━━ Supplied data

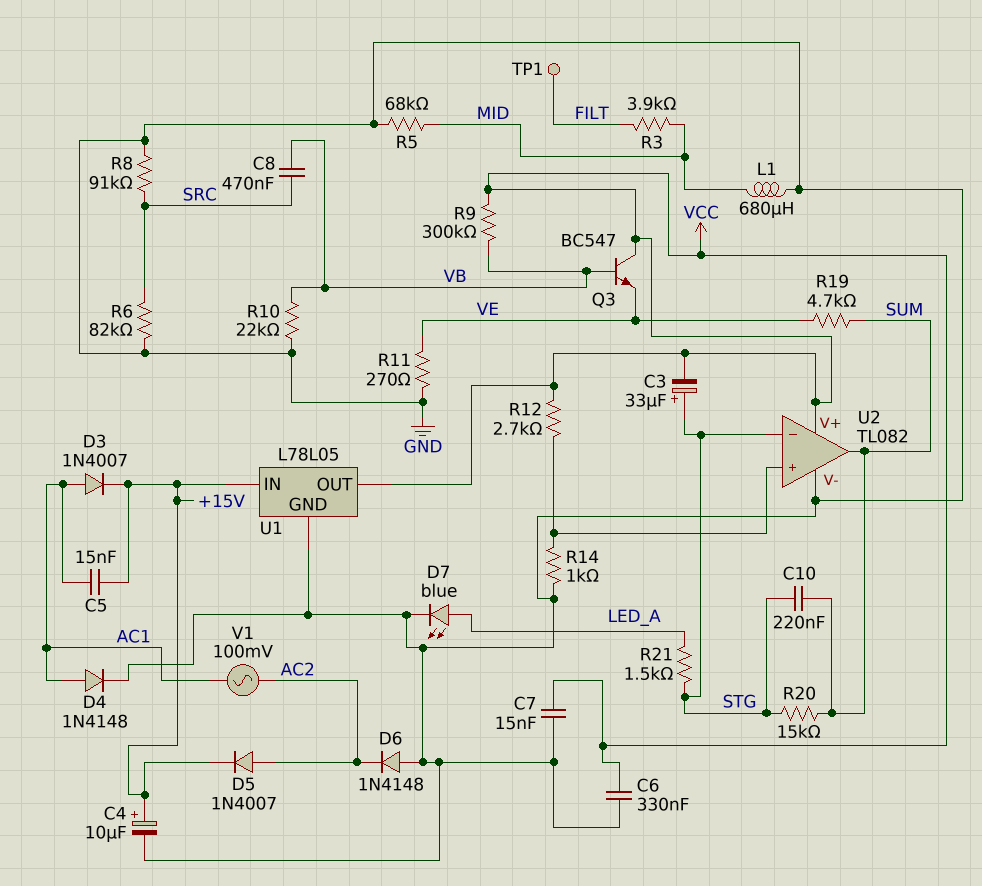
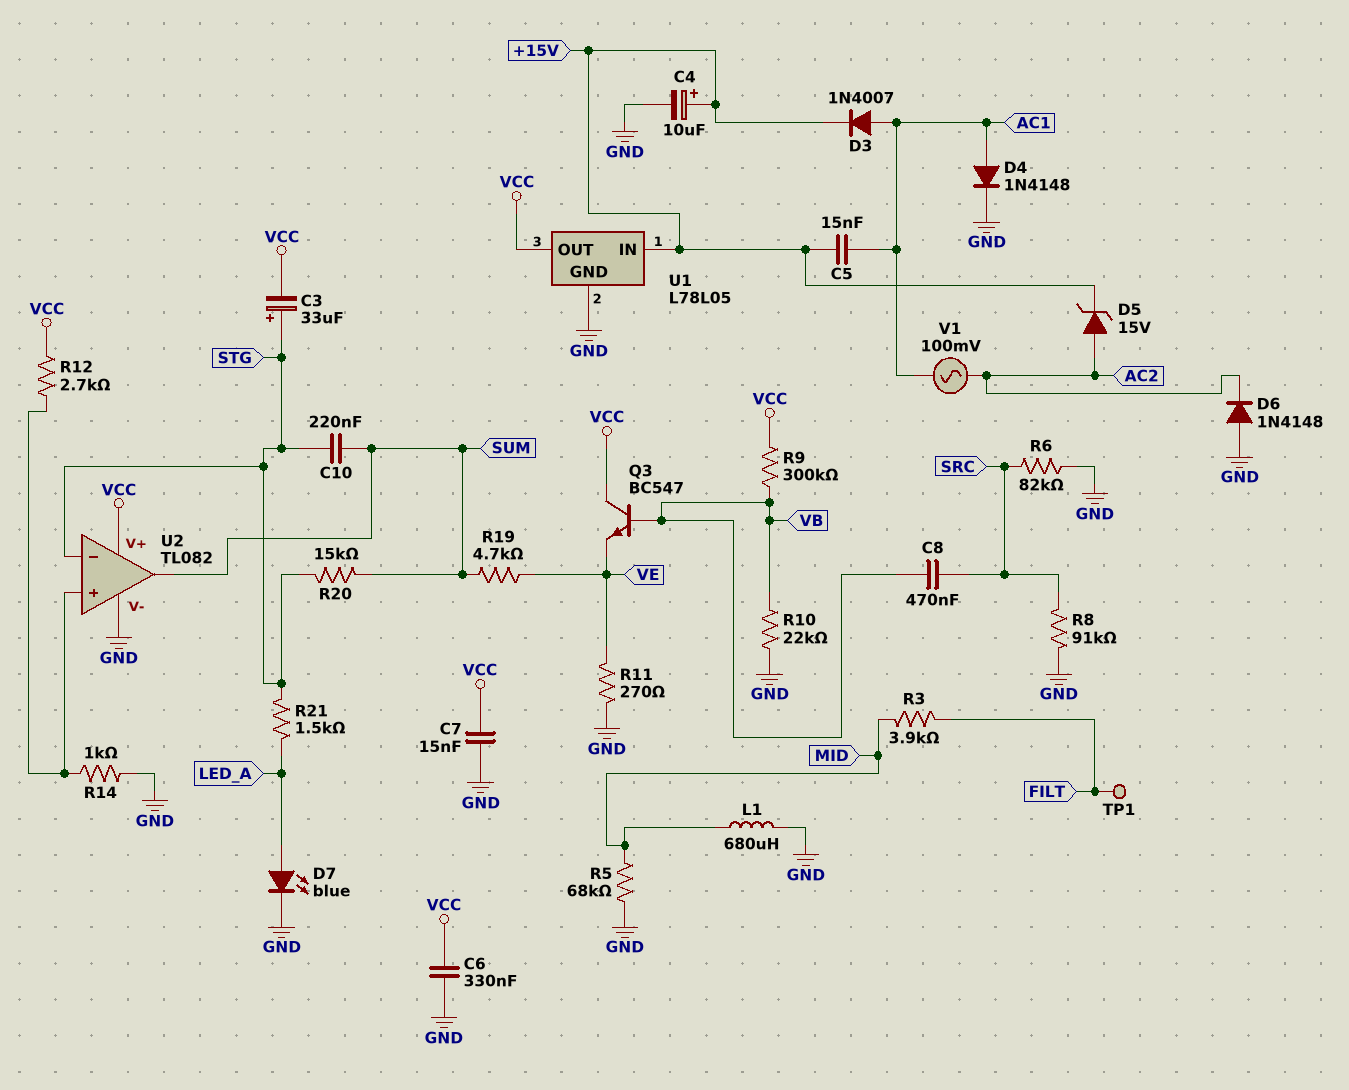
D5: diode 1N4007 (A AC2, K +15V) -> zener 15V (A AC2, K +15V)

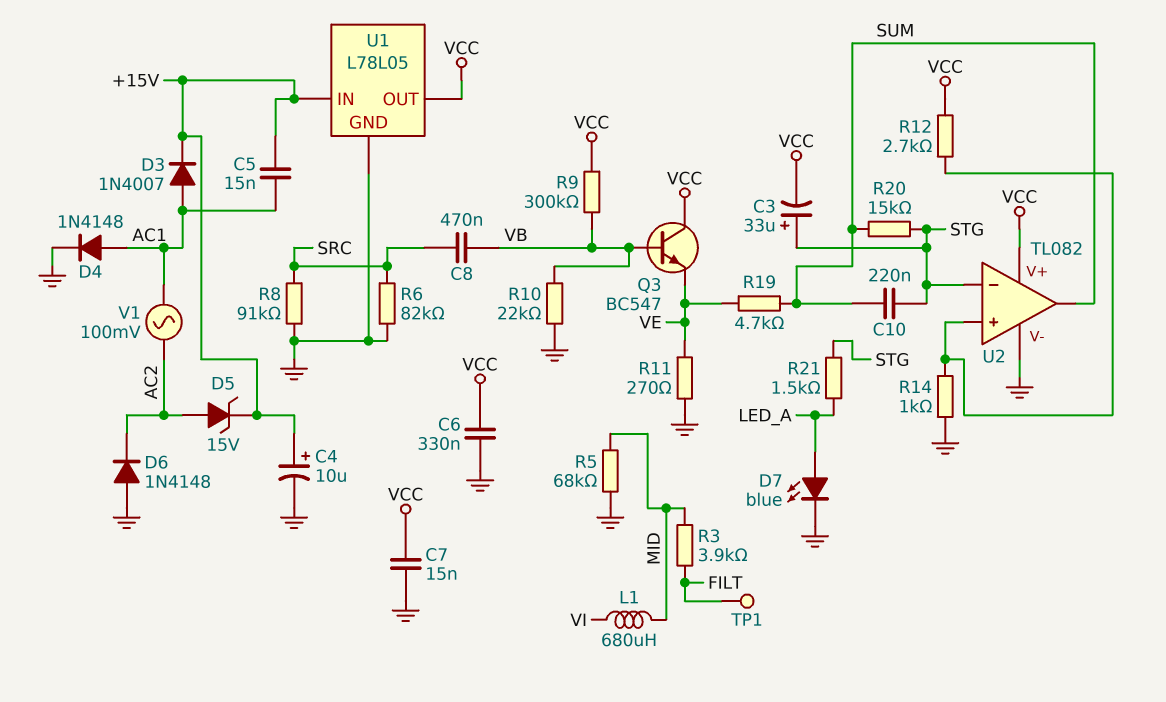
L1: 680uH (GND, MID) -> 680uH (MID, VI)

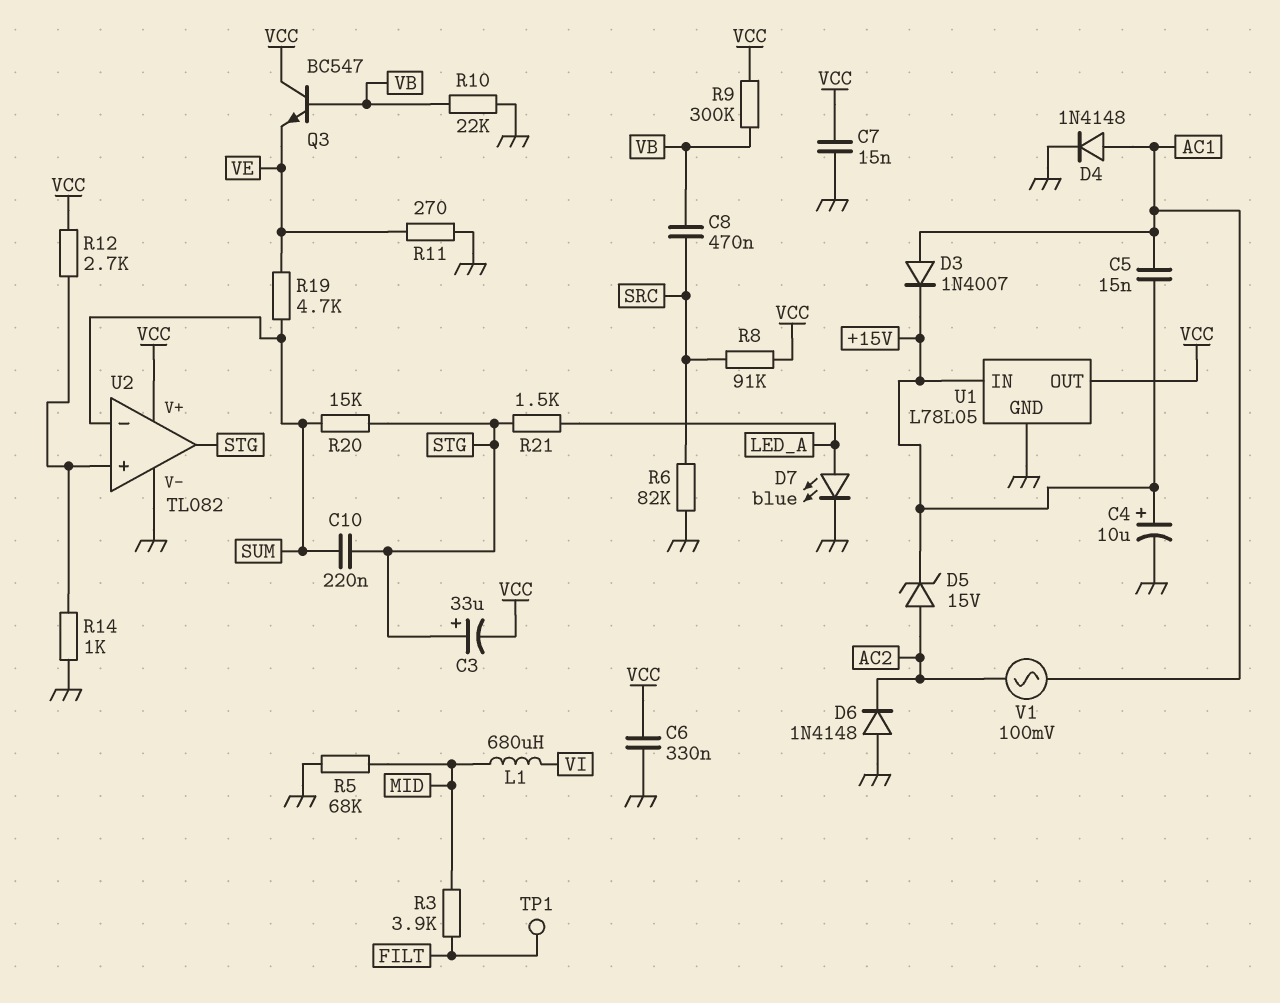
R8: 91k (GND, SRC) -> 91k (SRC, VCC)
U2 pin in-: STG -> SUM
U2 pin out: SUM -> STG

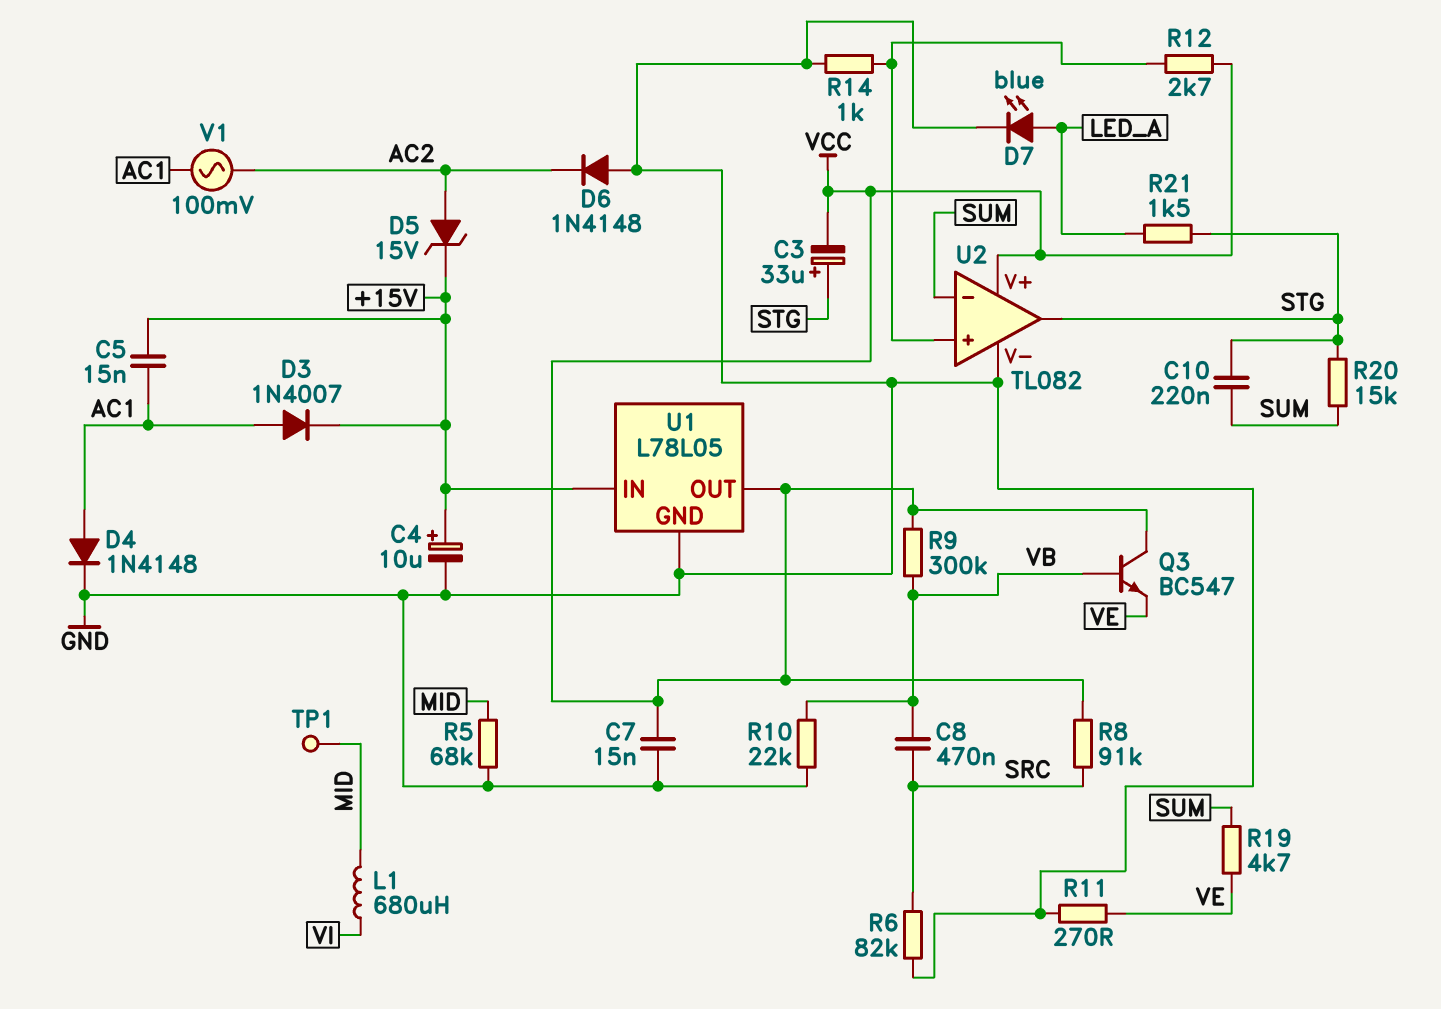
C6: 330nF (GND, VCC) -> none
R3: 3.9k (FILT, MID) -> none
TP1: test point (FILT) -> test point (MID)

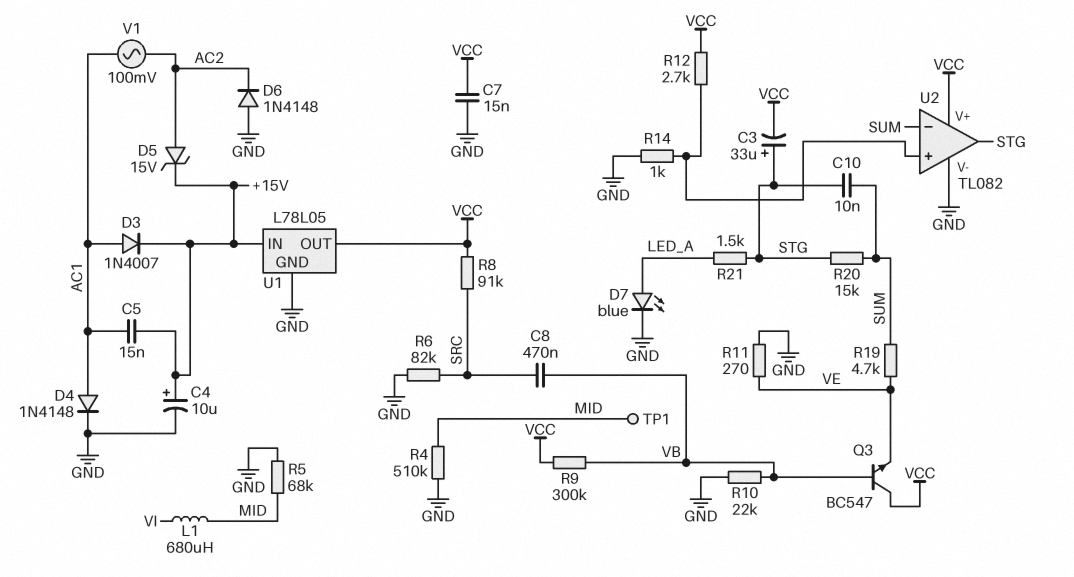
C10: 220nF (STG, SUM) -> 10nF (STG, SUM)
R4: none -> 510k (GND, MID)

━━━━

The expected answer is each line of the records above that includes the string "FILT".

Solution for this task -
R3: 3.9k (FILT, MID) -> none
TP1: test point (FILT) -> test point (MID)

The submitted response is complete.